▸ **Work instructions**: Give again, unaltered, the lines of the listing below that run from the line having "cyan brick F1:G1" through the line having "cyan brick I2:I5".

START Data for this exercise

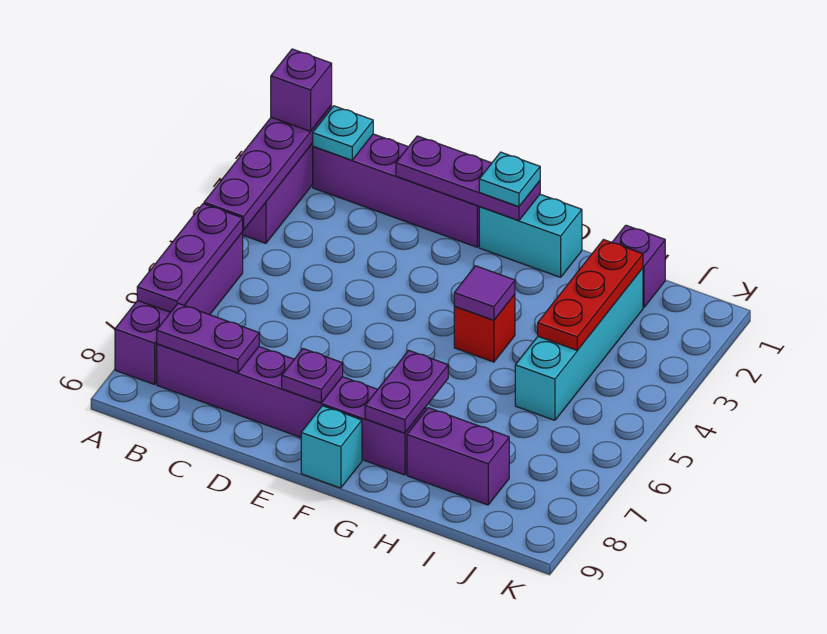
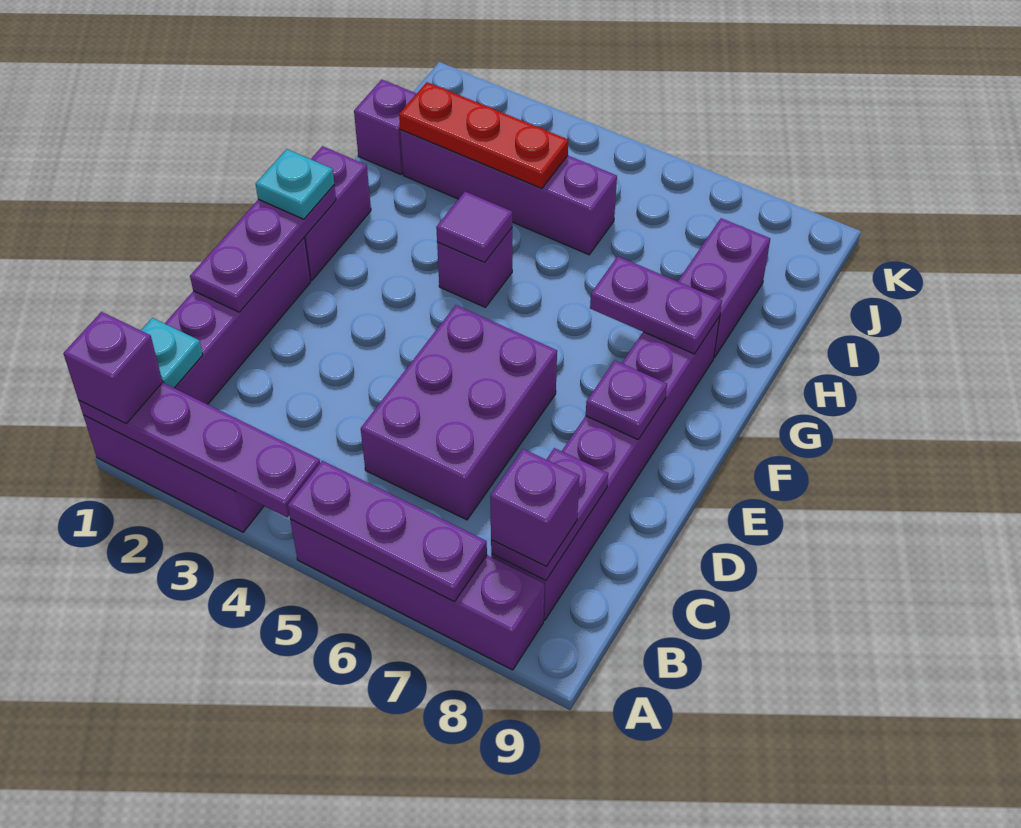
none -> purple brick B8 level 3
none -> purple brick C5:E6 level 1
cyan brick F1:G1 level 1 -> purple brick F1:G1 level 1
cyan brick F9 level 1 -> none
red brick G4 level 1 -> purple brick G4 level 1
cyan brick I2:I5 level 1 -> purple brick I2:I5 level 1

END Data for this exercise
START Data for this exercise

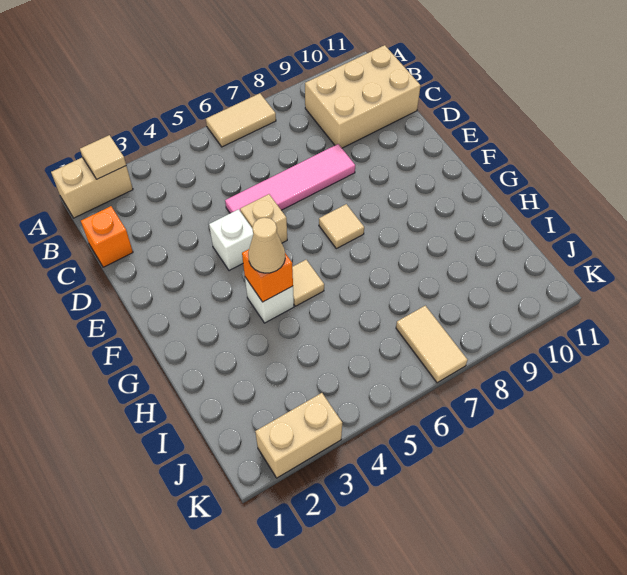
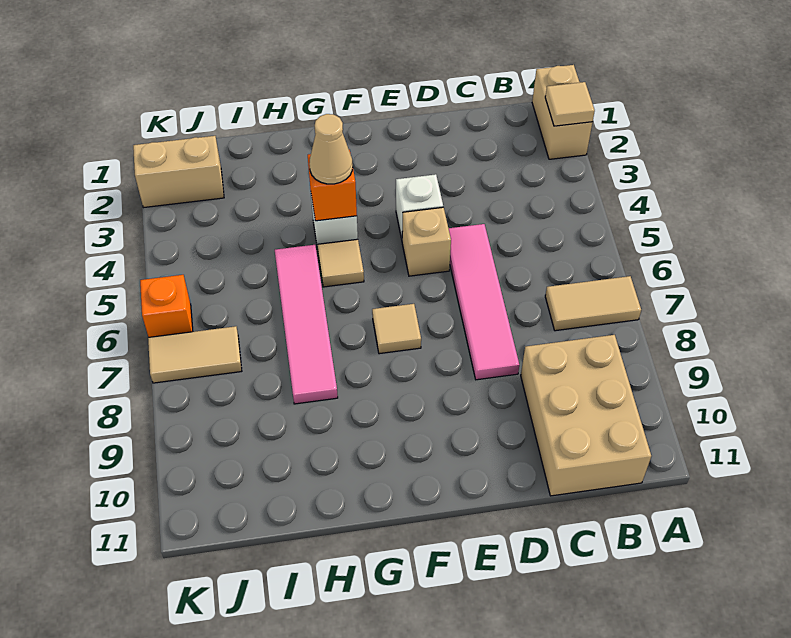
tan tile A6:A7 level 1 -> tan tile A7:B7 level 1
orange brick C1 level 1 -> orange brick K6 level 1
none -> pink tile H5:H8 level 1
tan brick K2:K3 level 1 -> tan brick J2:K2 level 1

END Data for this exercise
START Data for this exercise

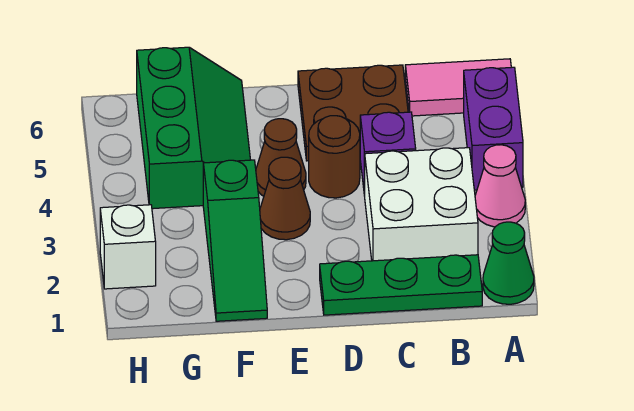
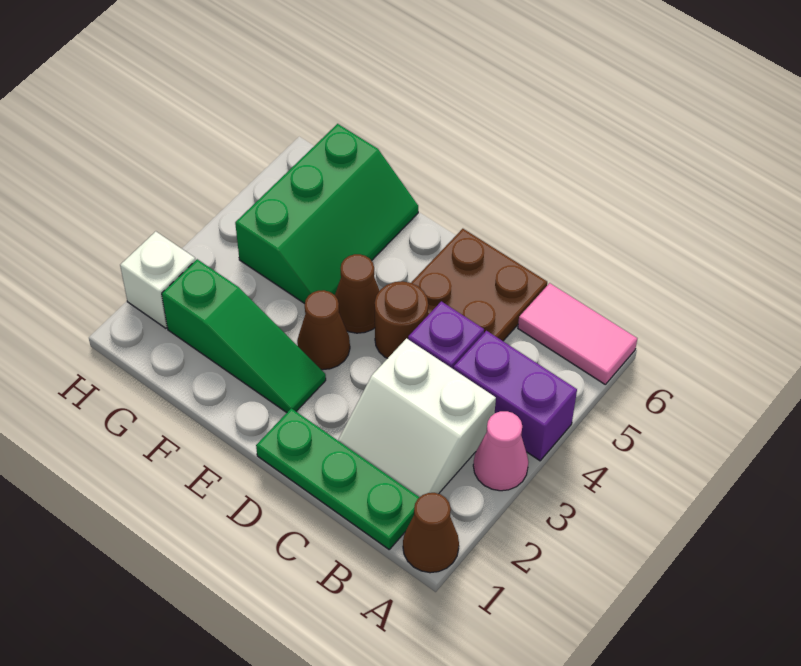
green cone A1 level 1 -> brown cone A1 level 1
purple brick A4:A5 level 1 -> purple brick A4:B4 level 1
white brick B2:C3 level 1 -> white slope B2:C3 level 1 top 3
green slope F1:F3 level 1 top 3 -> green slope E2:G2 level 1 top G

END Data for this exercise

▸ **Solution below**:
cyan brick F1:G1 level 1 -> purple brick F1:G1 level 1
cyan brick F9 level 1 -> none
red brick G4 level 1 -> purple brick G4 level 1
cyan brick I2:I5 level 1 -> purple brick I2:I5 level 1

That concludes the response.